What to do:
For the entries below, state how many lines contain the string "green". Add nothing else.

Provided data:
########
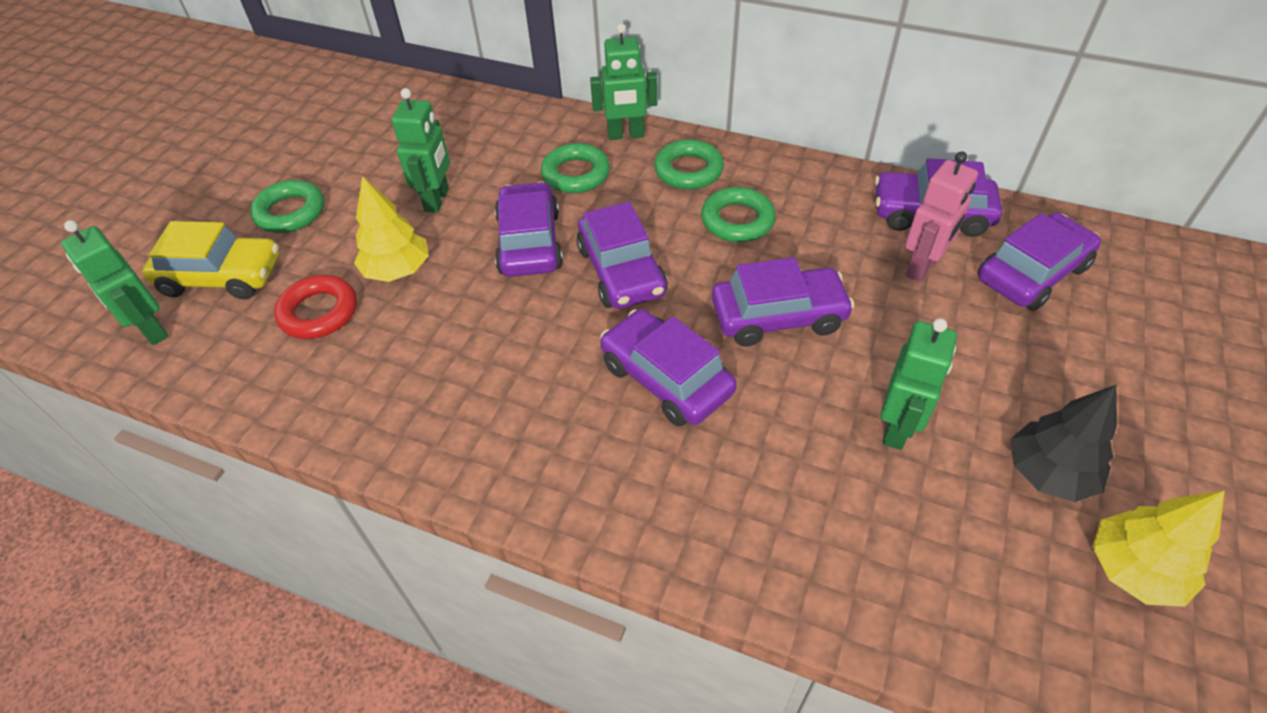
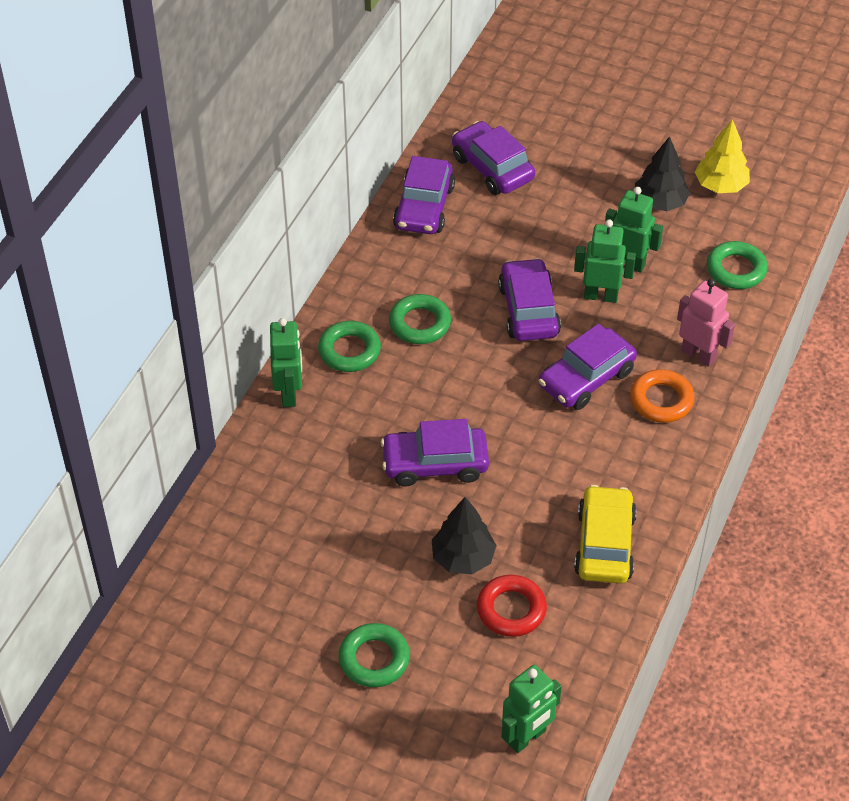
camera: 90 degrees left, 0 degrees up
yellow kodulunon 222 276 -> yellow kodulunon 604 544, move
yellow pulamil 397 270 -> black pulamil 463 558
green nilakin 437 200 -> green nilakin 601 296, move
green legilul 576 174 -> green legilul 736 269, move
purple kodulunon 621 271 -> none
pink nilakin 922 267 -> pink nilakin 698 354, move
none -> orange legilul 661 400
########
The answer:
2